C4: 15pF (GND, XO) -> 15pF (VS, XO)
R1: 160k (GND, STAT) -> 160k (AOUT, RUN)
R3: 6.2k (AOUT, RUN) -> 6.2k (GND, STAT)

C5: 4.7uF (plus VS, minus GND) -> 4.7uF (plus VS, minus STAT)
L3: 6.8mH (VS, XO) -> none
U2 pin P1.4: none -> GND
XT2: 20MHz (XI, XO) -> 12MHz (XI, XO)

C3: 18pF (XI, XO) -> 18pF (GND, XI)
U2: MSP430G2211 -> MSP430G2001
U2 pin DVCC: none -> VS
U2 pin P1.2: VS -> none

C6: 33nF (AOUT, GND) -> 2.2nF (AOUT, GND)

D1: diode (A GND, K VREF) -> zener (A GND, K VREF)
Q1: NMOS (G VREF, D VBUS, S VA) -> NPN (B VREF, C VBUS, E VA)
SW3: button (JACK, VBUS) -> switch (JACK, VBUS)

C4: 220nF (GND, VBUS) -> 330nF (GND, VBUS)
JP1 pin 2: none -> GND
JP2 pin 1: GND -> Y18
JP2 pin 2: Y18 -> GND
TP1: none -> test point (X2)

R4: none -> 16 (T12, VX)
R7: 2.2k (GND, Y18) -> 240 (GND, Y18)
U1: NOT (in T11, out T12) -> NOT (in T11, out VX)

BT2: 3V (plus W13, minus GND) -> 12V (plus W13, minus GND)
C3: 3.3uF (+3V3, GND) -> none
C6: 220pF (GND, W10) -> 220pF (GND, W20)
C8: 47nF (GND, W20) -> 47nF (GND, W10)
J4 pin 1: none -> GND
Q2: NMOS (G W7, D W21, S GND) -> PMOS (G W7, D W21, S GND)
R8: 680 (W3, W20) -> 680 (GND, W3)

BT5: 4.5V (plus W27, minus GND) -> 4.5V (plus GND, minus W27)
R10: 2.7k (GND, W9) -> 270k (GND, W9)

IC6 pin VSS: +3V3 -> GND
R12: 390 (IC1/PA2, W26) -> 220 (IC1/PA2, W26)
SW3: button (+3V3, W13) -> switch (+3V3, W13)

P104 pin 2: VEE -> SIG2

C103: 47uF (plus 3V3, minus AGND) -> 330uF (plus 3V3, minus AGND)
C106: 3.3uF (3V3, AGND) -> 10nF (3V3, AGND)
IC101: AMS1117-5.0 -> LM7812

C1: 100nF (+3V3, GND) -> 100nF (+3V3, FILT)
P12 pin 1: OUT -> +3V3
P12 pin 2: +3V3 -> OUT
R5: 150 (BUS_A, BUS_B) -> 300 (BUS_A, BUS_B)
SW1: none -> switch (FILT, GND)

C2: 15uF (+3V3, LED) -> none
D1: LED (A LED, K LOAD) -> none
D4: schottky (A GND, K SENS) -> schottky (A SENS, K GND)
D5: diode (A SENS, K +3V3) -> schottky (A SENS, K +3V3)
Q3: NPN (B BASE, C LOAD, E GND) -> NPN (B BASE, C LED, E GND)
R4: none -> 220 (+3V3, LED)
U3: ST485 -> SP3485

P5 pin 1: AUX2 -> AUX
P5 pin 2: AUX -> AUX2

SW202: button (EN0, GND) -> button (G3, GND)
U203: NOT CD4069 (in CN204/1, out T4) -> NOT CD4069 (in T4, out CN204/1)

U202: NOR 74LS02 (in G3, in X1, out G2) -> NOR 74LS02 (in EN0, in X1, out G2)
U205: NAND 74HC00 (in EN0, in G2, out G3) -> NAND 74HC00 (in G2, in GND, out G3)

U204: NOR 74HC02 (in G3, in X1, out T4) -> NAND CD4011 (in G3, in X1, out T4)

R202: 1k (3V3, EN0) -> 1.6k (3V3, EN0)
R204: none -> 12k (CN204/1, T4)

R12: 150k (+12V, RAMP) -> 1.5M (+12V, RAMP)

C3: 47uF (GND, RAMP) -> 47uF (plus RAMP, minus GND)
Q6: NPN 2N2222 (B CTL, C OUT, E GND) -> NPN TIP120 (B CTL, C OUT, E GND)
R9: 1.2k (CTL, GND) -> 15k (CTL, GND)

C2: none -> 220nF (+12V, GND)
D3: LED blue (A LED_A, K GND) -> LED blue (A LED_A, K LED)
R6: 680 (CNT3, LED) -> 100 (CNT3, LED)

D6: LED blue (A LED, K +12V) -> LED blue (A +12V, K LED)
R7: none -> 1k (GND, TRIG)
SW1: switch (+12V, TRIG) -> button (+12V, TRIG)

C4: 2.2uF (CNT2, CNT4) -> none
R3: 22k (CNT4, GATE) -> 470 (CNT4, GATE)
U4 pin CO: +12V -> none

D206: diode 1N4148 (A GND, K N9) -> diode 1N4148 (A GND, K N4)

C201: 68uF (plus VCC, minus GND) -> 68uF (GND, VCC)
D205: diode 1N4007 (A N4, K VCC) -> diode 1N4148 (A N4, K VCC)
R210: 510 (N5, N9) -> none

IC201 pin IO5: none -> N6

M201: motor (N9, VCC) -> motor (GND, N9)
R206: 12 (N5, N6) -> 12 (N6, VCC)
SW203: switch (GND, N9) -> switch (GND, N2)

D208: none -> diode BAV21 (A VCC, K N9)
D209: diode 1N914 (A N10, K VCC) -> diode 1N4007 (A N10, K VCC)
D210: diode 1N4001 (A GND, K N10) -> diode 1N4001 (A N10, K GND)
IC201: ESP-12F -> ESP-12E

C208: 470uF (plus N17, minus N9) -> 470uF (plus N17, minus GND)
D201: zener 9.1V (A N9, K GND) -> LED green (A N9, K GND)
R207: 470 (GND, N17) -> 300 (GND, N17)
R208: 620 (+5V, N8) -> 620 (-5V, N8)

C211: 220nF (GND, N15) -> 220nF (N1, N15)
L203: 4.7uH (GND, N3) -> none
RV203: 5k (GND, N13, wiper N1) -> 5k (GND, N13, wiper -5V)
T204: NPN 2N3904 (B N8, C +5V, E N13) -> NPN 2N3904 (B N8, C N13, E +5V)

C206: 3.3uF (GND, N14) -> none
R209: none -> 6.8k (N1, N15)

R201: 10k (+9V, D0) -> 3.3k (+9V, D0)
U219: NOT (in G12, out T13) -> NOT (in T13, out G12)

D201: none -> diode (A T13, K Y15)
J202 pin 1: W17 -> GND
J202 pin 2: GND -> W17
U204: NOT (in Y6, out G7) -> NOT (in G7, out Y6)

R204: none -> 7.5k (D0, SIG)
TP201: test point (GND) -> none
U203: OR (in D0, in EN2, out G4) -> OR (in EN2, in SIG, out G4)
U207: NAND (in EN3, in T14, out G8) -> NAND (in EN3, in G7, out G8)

* * * * *

→ **Assignment**:
Your answer must be the lines above, unchanged, from the first one through the line that holds "Q1: NMOS (G", inclusive, and no others.

→ **Expected output**:
C4: 15pF (GND, XO) -> 15pF (VS, XO)
R1: 160k (GND, STAT) -> 160k (AOUT, RUN)
R3: 6.2k (AOUT, RUN) -> 6.2k (GND, STAT)

C5: 4.7uF (plus VS, minus GND) -> 4.7uF (plus VS, minus STAT)
L3: 6.8mH (VS, XO) -> none
U2 pin P1.4: none -> GND
XT2: 20MHz (XI, XO) -> 12MHz (XI, XO)

C3: 18pF (XI, XO) -> 18pF (GND, XI)
U2: MSP430G2211 -> MSP430G2001
U2 pin DVCC: none -> VS
U2 pin P1.2: VS -> none

C6: 33nF (AOUT, GND) -> 2.2nF (AOUT, GND)

D1: diode (A GND, K VREF) -> zener (A GND, K VREF)
Q1: NMOS (G VREF, D VBUS, S VA) -> NPN (B VREF, C VBUS, E VA)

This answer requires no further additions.